(Items from a data source)

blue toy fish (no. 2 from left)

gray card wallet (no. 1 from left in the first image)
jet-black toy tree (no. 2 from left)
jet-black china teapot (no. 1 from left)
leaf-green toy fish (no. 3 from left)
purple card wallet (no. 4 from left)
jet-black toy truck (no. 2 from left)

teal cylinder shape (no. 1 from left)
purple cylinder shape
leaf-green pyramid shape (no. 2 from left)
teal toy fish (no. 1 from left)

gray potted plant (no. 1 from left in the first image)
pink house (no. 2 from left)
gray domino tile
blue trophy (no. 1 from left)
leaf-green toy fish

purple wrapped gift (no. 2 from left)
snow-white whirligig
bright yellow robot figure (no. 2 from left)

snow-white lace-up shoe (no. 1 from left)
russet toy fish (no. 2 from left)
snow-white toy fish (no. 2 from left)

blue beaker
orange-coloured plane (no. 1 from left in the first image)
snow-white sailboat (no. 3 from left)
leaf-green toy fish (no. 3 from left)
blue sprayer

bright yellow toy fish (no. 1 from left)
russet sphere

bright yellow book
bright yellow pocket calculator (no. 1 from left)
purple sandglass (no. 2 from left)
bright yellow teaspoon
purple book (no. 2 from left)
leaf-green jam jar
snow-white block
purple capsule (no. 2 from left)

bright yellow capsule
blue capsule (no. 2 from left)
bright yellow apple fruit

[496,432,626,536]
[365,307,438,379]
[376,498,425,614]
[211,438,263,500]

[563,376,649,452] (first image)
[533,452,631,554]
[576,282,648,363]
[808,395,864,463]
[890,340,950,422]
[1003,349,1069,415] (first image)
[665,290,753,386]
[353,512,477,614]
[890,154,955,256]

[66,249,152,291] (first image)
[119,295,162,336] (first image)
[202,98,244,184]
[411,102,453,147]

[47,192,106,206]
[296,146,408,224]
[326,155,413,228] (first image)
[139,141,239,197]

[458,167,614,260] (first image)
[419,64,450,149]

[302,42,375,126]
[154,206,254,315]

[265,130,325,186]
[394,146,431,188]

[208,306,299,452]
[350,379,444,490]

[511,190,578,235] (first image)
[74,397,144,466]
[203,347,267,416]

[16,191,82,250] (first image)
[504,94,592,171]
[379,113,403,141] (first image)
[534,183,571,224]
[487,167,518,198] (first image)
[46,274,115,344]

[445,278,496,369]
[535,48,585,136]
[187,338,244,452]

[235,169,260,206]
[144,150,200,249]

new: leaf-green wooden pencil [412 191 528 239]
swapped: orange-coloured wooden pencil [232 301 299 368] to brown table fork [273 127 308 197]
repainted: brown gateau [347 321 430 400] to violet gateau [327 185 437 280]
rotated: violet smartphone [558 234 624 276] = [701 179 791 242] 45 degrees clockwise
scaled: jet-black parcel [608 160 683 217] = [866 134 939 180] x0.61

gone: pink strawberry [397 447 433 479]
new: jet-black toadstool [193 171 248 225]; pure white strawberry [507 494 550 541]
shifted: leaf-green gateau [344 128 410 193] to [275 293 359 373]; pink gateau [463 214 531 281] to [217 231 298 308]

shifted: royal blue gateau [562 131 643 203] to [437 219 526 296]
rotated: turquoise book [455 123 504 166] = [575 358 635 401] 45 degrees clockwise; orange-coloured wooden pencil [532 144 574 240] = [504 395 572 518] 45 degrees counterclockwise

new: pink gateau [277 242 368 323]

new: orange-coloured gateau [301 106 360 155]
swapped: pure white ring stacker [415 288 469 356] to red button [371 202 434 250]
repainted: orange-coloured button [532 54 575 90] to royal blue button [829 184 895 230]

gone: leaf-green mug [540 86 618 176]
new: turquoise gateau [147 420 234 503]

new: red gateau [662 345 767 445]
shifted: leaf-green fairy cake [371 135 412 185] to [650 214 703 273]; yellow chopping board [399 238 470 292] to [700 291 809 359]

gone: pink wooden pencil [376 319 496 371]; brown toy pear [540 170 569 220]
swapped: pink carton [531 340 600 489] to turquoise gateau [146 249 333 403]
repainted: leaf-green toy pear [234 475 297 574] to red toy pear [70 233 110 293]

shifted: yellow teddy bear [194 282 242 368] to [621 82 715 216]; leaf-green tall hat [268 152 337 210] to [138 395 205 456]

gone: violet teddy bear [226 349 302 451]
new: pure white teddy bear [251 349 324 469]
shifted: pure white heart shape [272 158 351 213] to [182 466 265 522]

TASK REQUIREMENTS>
With the line containing "[376,498,425,614]" as the last one, please set down exactly the lines of the records above from their very first line, and nothing more.

REPLY TO THE TASK>
blue toy fish (no. 2 from left)

gray card wallet (no. 1 from left in the first image)
jet-black toy tree (no. 2 from left)
jet-black china teapot (no. 1 from left)
leaf-green toy fish (no. 3 from left)
purple card wallet (no. 4 from left)
jet-black toy truck (no. 2 from left)

teal cylinder shape (no. 1 from left)
purple cylinder shape
leaf-green pyramid shape (no. 2 from left)
teal toy fish (no. 1 from left)

gray potted plant (no. 1 from left in the first image)
pink house (no. 2 from left)
gray domino tile
blue trophy (no. 1 from left)
leaf-green toy fish

purple wrapped gift (no. 2 from left)
snow-white whirligig
bright yellow robot figure (no. 2 from left)

snow-white lace-up shoe (no. 1 from left)
russet toy fish (no. 2 from left)
snow-white toy fish (no. 2 from left)

blue beaker
orange-coloured plane (no. 1 from left in the first image)
snow-white sailboat (no. 3 from left)
leaf-green toy fish (no. 3 from left)
blue sprayer

bright yellow toy fish (no. 1 from left)
russet sphere

bright yellow book
bright yellow pocket calculator (no. 1 from left)
purple sandglass (no. 2 from left)
bright yellow teaspoon
purple book (no. 2 from left)
leaf-green jam jar
snow-white block
purple capsule (no. 2 from left)

bright yellow capsule
blue capsule (no. 2 from left)
bright yellow apple fruit

[496,432,626,536]
[365,307,438,379]
[376,498,425,614]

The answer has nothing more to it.